What is needed: Would you return, word for word, the lines of the data below from the line with "gray star: (201, 82) -> (133, 29), moved" through the line with "purple ellipse: (81, 106)", and no others?

(Stored data Opens)

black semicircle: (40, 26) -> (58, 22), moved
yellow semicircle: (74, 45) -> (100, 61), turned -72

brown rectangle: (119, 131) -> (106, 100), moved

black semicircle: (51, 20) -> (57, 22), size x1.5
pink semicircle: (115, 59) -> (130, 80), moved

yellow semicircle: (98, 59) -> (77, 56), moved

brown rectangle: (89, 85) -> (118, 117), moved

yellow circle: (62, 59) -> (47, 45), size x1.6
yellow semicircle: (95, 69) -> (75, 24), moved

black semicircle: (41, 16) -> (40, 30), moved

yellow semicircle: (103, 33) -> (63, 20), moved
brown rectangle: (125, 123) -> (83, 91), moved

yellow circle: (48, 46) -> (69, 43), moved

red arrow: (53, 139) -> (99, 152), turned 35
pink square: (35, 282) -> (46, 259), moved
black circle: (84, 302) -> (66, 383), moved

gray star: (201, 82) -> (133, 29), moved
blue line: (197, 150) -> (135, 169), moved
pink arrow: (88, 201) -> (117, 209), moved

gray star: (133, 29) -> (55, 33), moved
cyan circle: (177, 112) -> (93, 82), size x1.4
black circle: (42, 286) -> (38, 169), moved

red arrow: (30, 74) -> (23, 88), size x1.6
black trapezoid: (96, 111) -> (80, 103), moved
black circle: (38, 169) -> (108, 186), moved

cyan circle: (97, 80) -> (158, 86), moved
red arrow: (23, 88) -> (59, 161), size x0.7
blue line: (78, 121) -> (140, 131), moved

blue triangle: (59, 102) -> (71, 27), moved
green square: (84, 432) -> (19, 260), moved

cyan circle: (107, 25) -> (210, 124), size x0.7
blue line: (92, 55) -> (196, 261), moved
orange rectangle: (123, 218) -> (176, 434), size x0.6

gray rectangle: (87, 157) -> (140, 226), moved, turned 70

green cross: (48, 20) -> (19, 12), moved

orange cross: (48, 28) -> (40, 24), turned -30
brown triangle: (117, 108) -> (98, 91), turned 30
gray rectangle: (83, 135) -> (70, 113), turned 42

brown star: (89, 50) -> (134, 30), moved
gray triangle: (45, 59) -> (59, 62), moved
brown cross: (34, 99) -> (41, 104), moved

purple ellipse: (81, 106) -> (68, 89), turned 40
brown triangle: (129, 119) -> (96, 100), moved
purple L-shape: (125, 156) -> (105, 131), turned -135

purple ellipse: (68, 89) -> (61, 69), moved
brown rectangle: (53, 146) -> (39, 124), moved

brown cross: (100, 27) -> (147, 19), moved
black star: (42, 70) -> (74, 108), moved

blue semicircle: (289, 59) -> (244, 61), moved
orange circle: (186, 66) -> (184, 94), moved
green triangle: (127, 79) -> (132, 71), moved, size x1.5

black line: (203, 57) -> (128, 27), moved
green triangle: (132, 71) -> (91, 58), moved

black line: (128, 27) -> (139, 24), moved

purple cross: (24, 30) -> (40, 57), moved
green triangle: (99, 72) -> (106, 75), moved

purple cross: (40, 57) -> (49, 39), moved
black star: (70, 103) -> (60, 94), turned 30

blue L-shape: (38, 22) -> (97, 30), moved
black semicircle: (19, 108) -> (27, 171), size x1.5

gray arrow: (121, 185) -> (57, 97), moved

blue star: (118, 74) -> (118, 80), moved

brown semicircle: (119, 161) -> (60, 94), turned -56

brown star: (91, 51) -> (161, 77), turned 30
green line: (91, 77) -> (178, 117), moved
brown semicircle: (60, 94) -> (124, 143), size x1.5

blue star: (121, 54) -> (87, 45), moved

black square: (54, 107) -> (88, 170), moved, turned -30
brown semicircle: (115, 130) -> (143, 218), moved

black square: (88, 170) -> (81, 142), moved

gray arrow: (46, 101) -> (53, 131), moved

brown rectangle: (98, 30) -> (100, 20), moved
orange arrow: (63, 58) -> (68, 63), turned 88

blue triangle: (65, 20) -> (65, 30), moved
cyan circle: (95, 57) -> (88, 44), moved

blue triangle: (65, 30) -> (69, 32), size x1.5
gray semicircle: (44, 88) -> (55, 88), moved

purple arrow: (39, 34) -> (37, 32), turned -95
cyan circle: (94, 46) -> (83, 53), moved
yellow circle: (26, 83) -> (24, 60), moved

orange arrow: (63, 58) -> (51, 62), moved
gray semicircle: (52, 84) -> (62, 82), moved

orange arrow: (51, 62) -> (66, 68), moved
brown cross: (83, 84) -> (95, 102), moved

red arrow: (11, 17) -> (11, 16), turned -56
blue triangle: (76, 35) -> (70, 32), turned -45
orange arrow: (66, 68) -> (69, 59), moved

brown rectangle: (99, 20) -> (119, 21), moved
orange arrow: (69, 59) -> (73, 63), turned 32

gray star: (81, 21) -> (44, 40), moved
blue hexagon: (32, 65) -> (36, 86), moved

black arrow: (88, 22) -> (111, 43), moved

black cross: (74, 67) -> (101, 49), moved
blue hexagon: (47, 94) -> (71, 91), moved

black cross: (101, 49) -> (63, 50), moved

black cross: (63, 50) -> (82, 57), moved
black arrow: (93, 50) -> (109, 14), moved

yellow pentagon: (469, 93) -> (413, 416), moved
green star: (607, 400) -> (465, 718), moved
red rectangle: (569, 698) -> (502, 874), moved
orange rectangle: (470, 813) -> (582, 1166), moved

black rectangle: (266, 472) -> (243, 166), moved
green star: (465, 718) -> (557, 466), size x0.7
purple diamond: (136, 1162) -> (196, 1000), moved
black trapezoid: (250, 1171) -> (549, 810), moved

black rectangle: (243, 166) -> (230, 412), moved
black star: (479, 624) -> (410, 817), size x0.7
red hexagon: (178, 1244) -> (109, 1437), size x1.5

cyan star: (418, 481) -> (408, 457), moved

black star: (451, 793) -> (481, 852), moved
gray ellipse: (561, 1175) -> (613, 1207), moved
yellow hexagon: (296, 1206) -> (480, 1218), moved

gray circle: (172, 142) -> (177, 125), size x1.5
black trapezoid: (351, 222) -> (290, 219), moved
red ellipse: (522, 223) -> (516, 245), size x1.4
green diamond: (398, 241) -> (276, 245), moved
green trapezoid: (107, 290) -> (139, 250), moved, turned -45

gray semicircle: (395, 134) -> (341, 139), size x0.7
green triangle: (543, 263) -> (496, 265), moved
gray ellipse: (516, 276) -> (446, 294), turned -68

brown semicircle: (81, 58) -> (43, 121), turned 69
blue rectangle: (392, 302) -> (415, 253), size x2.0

(Stored data Closes)

Task result:
gray star: (201, 82) -> (133, 29), moved
blue line: (197, 150) -> (135, 169), moved
pink arrow: (88, 201) -> (117, 209), moved

gray star: (133, 29) -> (55, 33), moved
cyan circle: (177, 112) -> (93, 82), size x1.4
black circle: (42, 286) -> (38, 169), moved

red arrow: (30, 74) -> (23, 88), size x1.6
black trapezoid: (96, 111) -> (80, 103), moved
black circle: (38, 169) -> (108, 186), moved

cyan circle: (97, 80) -> (158, 86), moved
red arrow: (23, 88) -> (59, 161), size x0.7
blue line: (78, 121) -> (140, 131), moved

blue triangle: (59, 102) -> (71, 27), moved
green square: (84, 432) -> (19, 260), moved

cyan circle: (107, 25) -> (210, 124), size x0.7
blue line: (92, 55) -> (196, 261), moved
orange rectangle: (123, 218) -> (176, 434), size x0.6

gray rectangle: (87, 157) -> (140, 226), moved, turned 70

green cross: (48, 20) -> (19, 12), moved

orange cross: (48, 28) -> (40, 24), turned -30
brown triangle: (117, 108) -> (98, 91), turned 30
gray rectangle: (83, 135) -> (70, 113), turned 42

brown star: (89, 50) -> (134, 30), moved
gray triangle: (45, 59) -> (59, 62), moved
brown cross: (34, 99) -> (41, 104), moved

purple ellipse: (81, 106) -> (68, 89), turned 40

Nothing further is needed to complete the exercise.